[Start of section]

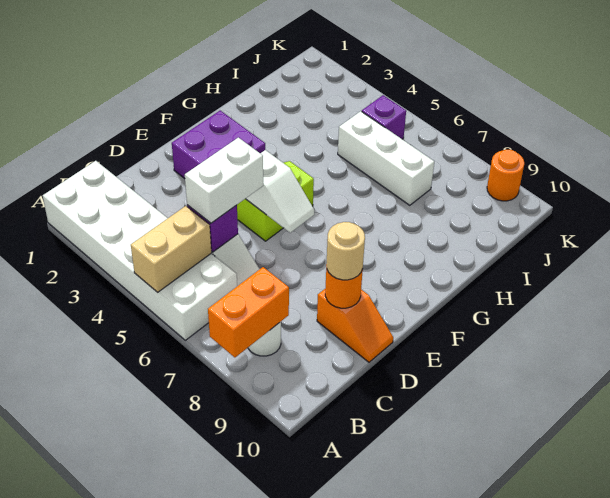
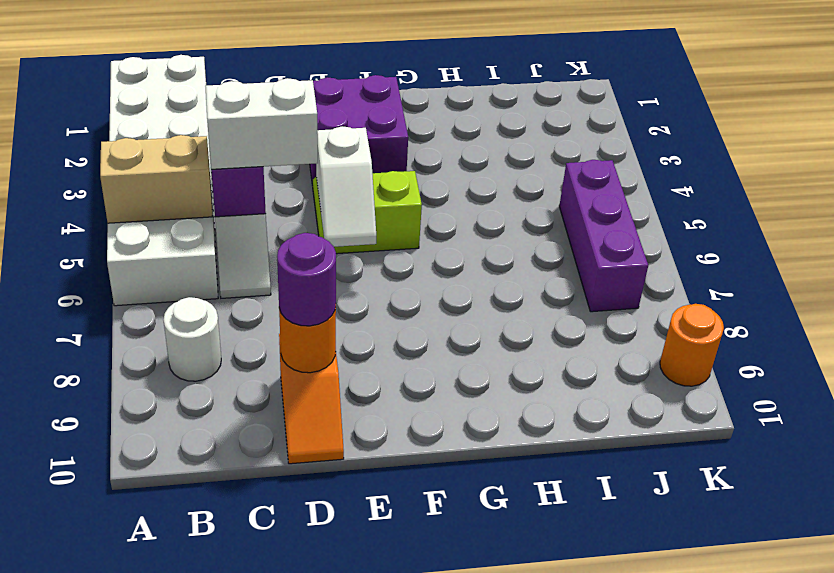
orange brick A8:B8 level 2 -> none
tan round brick D9 level 3 -> purple round brick D9 level 3
white brick I5:I7 level 1 -> none
purple brick J5 level 1 -> purple brick J5:J7 level 1

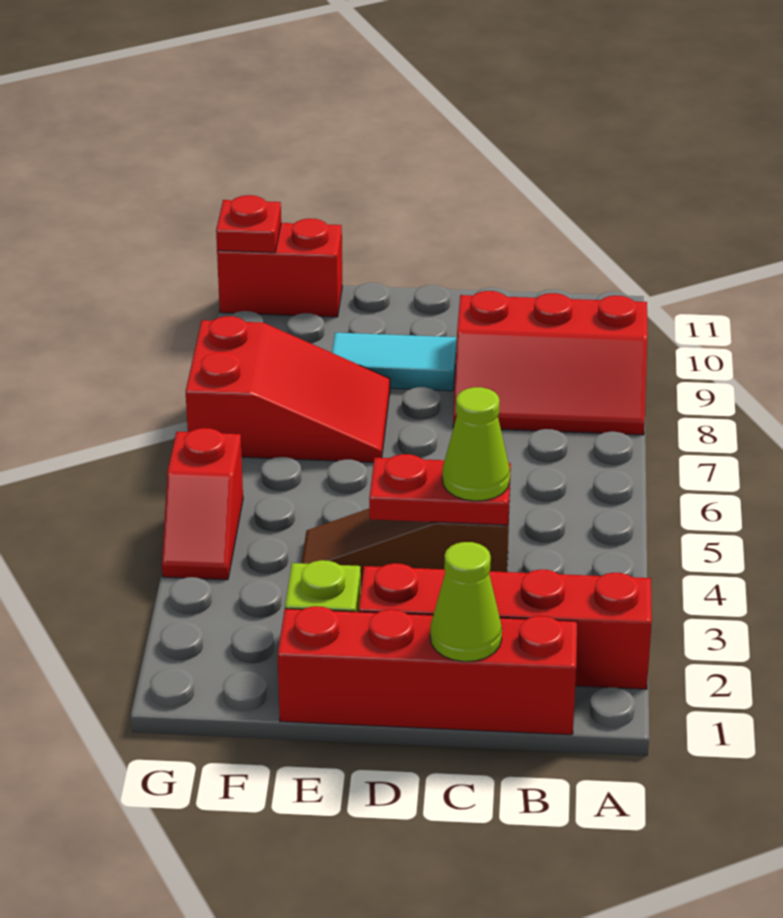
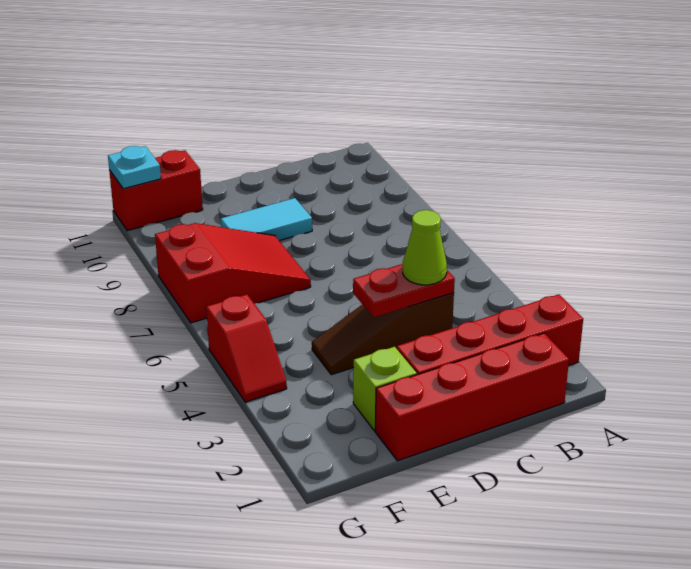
red slope A8:C9 level 1 top 9 -> none
lime cone C1 level 2 -> none
red plate G11 level 2 -> cyan plate G11 level 2

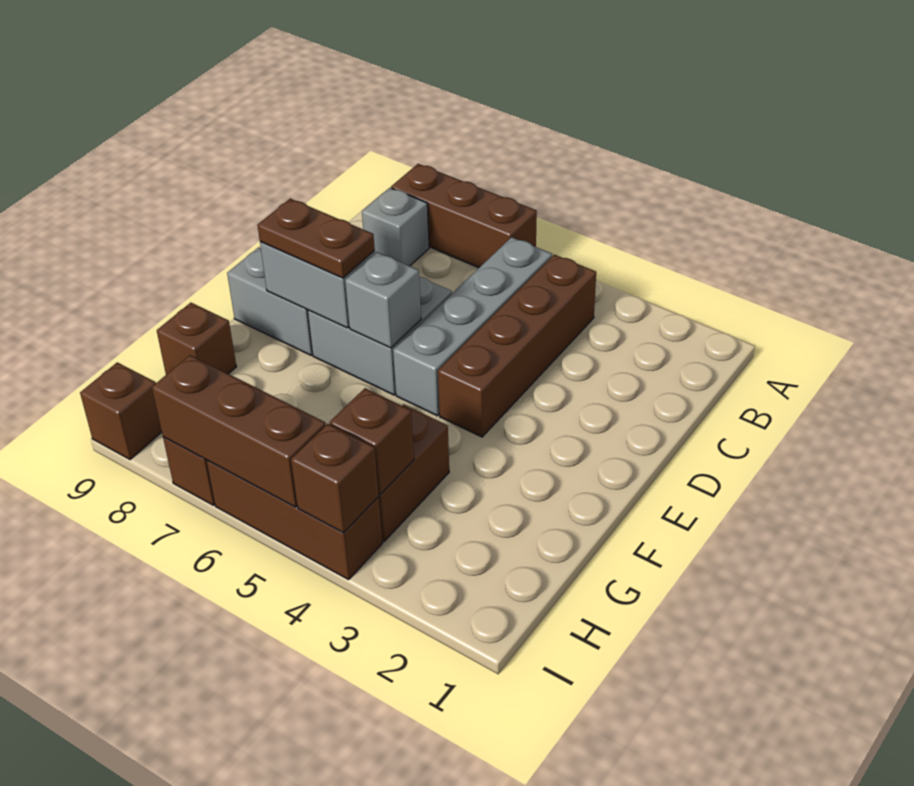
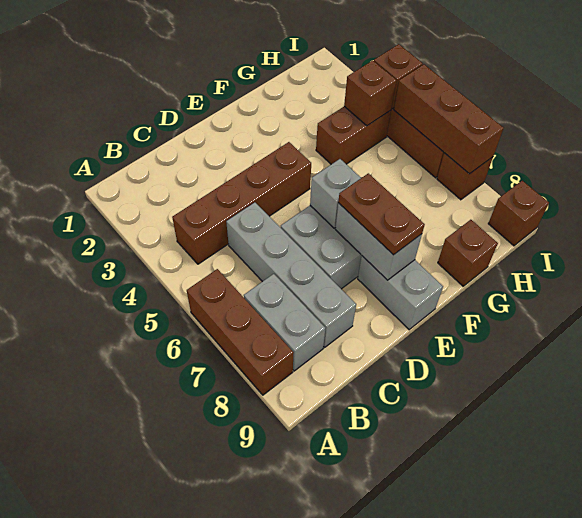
grey brick B5:E5 level 1 -> grey brick C5:C8 level 1
grey brick B8 level 1 -> grey brick B7:B8 level 1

[End of section]

■ Task: Every line above should be repeated exactly; pictures stay out of the copy.

■ Task output:
orange brick A8:B8 level 2 -> none
tan round brick D9 level 3 -> purple round brick D9 level 3
white brick I5:I7 level 1 -> none
purple brick J5 level 1 -> purple brick J5:J7 level 1

red slope A8:C9 level 1 top 9 -> none
lime cone C1 level 2 -> none
red plate G11 level 2 -> cyan plate G11 level 2

grey brick B5:E5 level 1 -> grey brick C5:C8 level 1
grey brick B8 level 1 -> grey brick B7:B8 level 1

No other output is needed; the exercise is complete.